WHAT THE EXERCISE ASKS: Filter the records below for the word "yellow". Copy each line that holds it.

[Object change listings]
= = = = = = =
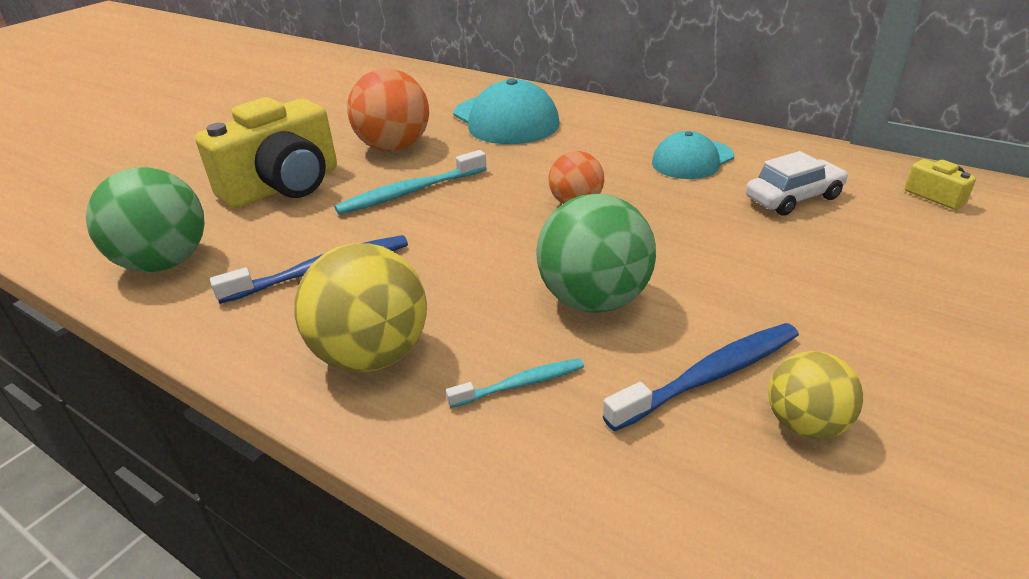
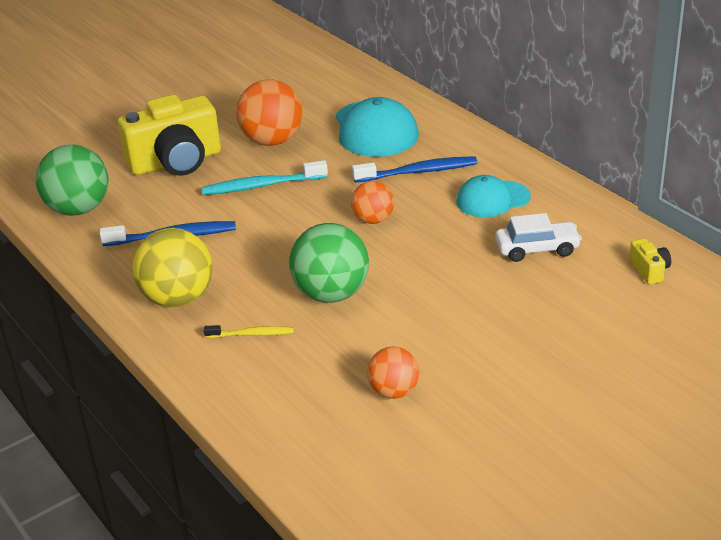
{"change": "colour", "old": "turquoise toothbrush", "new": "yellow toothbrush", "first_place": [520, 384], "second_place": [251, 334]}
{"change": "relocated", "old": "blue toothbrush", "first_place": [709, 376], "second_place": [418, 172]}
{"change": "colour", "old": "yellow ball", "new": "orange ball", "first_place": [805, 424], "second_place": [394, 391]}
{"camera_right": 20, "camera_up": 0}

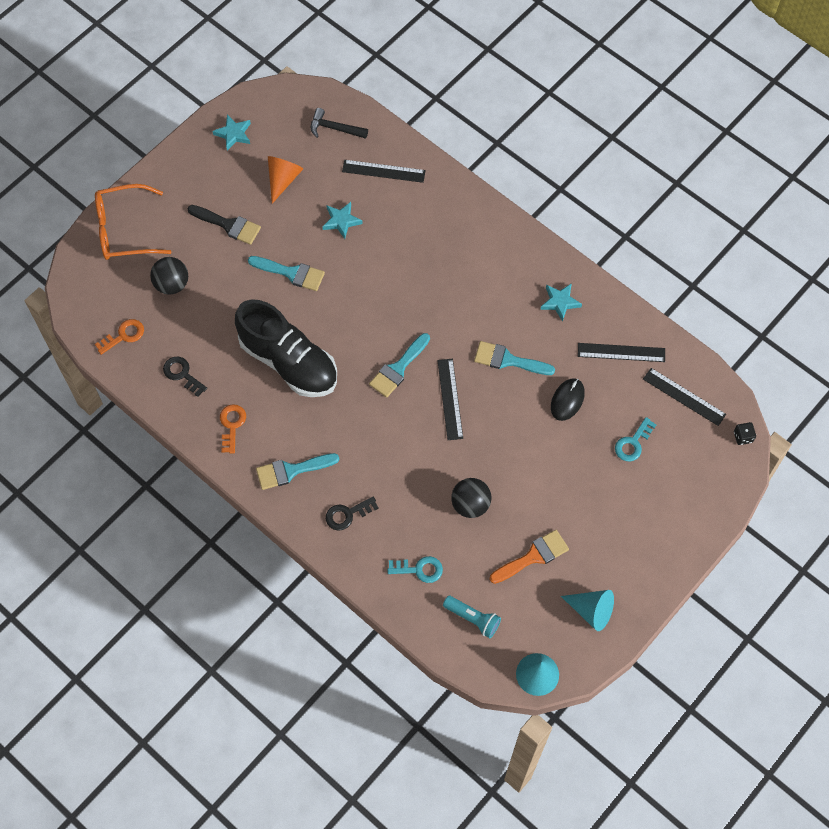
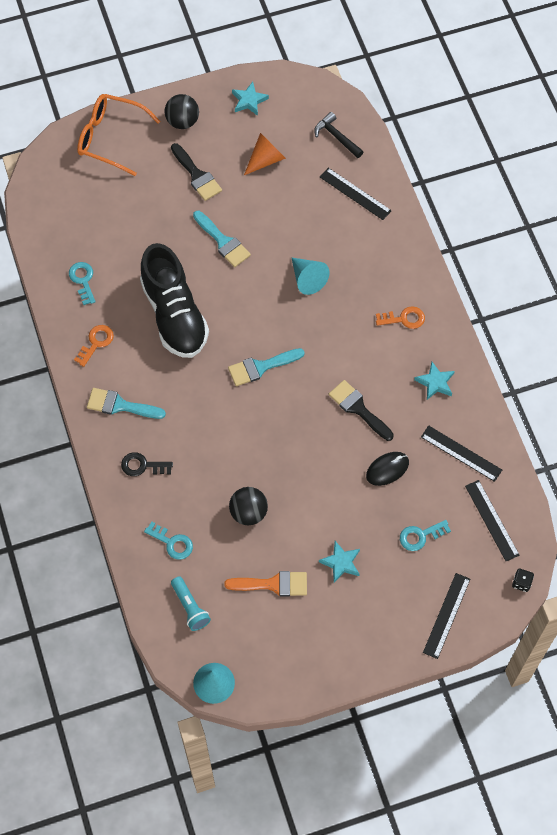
{"change": "colour", "old": "black key", "new": "turquoise key", "first_place": [182, 374], "second_place": [83, 280]}
{"change": "relocated", "old": "black ball", "first_place": [172, 284], "second_place": [182, 121]}
{"change": "relocated", "old": "turquoise cone", "first_place": [591, 611], "second_place": [307, 279]}
{"change": "relocated", "old": "turquoise star", "first_place": [341, 221], "second_place": [341, 563]}
{"change": "colour", "old": "turquoise brush", "new": "black brush", "first_place": [508, 360], "second_place": [358, 408]}
{"change": "relocated", "old": "orange key", "first_place": [123, 335], "second_place": [404, 319]}
{"change": "relocated", "old": "black ruler", "first_place": [450, 399], "second_place": [446, 615]}
{"camera_right": 30, "camera_up": 0}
= = = = = = =
EXPECTED ANSWER:
{"change": "colour", "old": "turquoise toothbrush", "new": "yellow toothbrush", "first_place": [520, 384], "second_place": [251, 334]}
{"change": "colour", "old": "yellow ball", "new": "orange ball", "first_place": [805, 424], "second_place": [394, 391]}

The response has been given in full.